───── PROVIDED RECORDS

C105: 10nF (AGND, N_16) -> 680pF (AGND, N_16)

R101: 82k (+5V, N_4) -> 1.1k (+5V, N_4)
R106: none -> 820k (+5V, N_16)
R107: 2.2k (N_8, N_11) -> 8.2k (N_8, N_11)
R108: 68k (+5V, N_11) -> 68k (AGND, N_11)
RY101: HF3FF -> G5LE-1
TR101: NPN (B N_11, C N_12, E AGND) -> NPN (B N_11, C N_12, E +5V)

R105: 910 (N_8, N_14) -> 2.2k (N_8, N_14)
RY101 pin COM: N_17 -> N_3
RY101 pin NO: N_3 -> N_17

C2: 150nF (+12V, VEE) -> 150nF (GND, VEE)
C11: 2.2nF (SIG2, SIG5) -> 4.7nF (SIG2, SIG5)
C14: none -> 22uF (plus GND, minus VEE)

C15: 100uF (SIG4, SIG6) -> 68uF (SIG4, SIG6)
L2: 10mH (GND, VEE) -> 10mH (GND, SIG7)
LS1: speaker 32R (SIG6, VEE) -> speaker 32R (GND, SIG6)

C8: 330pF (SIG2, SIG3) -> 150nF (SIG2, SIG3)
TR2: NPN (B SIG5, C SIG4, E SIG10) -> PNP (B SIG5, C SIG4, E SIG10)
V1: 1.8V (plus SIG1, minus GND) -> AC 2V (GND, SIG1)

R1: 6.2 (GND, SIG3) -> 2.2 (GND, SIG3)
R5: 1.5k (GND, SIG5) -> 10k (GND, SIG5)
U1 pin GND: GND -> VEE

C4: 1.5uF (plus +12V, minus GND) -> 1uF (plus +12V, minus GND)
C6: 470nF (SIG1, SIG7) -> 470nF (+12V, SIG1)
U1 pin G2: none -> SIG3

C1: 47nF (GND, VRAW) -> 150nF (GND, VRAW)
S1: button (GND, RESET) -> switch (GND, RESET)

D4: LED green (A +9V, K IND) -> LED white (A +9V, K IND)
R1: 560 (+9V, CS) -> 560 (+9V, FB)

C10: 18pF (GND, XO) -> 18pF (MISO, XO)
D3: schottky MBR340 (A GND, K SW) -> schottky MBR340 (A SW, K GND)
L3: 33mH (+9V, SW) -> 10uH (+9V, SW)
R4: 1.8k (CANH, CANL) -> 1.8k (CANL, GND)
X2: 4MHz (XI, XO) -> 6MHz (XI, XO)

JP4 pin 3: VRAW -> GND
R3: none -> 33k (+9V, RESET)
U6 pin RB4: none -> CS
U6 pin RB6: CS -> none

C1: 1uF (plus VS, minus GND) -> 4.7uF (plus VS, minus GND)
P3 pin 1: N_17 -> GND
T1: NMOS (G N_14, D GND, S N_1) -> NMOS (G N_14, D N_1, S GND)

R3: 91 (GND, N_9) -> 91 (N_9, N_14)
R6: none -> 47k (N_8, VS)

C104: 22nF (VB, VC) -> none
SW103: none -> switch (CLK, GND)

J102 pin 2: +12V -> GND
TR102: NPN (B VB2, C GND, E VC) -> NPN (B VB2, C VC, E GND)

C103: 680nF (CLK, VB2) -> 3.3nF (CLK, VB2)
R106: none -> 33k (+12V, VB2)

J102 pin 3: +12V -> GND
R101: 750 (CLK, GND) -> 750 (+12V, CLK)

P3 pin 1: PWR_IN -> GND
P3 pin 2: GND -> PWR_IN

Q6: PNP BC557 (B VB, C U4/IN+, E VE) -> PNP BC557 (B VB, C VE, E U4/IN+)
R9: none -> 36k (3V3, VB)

──────────

> _YOUR OBJECTIVE_
For this exercise, retype the entire listing exactly.

> _OUTPUT FOR THIS TASK_
C105: 10nF (AGND, N_16) -> 680pF (AGND, N_16)

R101: 82k (+5V, N_4) -> 1.1k (+5V, N_4)
R106: none -> 820k (+5V, N_16)
R107: 2.2k (N_8, N_11) -> 8.2k (N_8, N_11)
R108: 68k (+5V, N_11) -> 68k (AGND, N_11)
RY101: HF3FF -> G5LE-1
TR101: NPN (B N_11, C N_12, E AGND) -> NPN (B N_11, C N_12, E +5V)

R105: 910 (N_8, N_14) -> 2.2k (N_8, N_14)
RY101 pin COM: N_17 -> N_3
RY101 pin NO: N_3 -> N_17

C2: 150nF (+12V, VEE) -> 150nF (GND, VEE)
C11: 2.2nF (SIG2, SIG5) -> 4.7nF (SIG2, SIG5)
C14: none -> 22uF (plus GND, minus VEE)

C15: 100uF (SIG4, SIG6) -> 68uF (SIG4, SIG6)
L2: 10mH (GND, VEE) -> 10mH (GND, SIG7)
LS1: speaker 32R (SIG6, VEE) -> speaker 32R (GND, SIG6)

C8: 330pF (SIG2, SIG3) -> 150nF (SIG2, SIG3)
TR2: NPN (B SIG5, C SIG4, E SIG10) -> PNP (B SIG5, C SIG4, E SIG10)
V1: 1.8V (plus SIG1, minus GND) -> AC 2V (GND, SIG1)

R1: 6.2 (GND, SIG3) -> 2.2 (GND, SIG3)
R5: 1.5k (GND, SIG5) -> 10k (GND, SIG5)
U1 pin GND: GND -> VEE

C4: 1.5uF (plus +12V, minus GND) -> 1uF (plus +12V, minus GND)
C6: 470nF (SIG1, SIG7) -> 470nF (+12V, SIG1)
U1 pin G2: none -> SIG3

C1: 47nF (GND, VRAW) -> 150nF (GND, VRAW)
S1: button (GND, RESET) -> switch (GND, RESET)

D4: LED green (A +9V, K IND) -> LED white (A +9V, K IND)
R1: 560 (+9V, CS) -> 560 (+9V, FB)

C10: 18pF (GND, XO) -> 18pF (MISO, XO)
D3: schottky MBR340 (A GND, K SW) -> schottky MBR340 (A SW, K GND)
L3: 33mH (+9V, SW) -> 10uH (+9V, SW)
R4: 1.8k (CANH, CANL) -> 1.8k (CANL, GND)
X2: 4MHz (XI, XO) -> 6MHz (XI, XO)

JP4 pin 3: VRAW -> GND
R3: none -> 33k (+9V, RESET)
U6 pin RB4: none -> CS
U6 pin RB6: CS -> none

C1: 1uF (plus VS, minus GND) -> 4.7uF (plus VS, minus GND)
P3 pin 1: N_17 -> GND
T1: NMOS (G N_14, D GND, S N_1) -> NMOS (G N_14, D N_1, S GND)

R3: 91 (GND, N_9) -> 91 (N_9, N_14)
R6: none -> 47k (N_8, VS)

C104: 22nF (VB, VC) -> none
SW103: none -> switch (CLK, GND)

J102 pin 2: +12V -> GND
TR102: NPN (B VB2, C GND, E VC) -> NPN (B VB2, C VC, E GND)

C103: 680nF (CLK, VB2) -> 3.3nF (CLK, VB2)
R106: none -> 33k (+12V, VB2)

J102 pin 3: +12V -> GND
R101: 750 (CLK, GND) -> 750 (+12V, CLK)

P3 pin 1: PWR_IN -> GND
P3 pin 2: GND -> PWR_IN

Q6: PNP BC557 (B VB, C U4/IN+, E VE) -> PNP BC557 (B VB, C VE, E U4/IN+)
R9: none -> 36k (3V3, VB)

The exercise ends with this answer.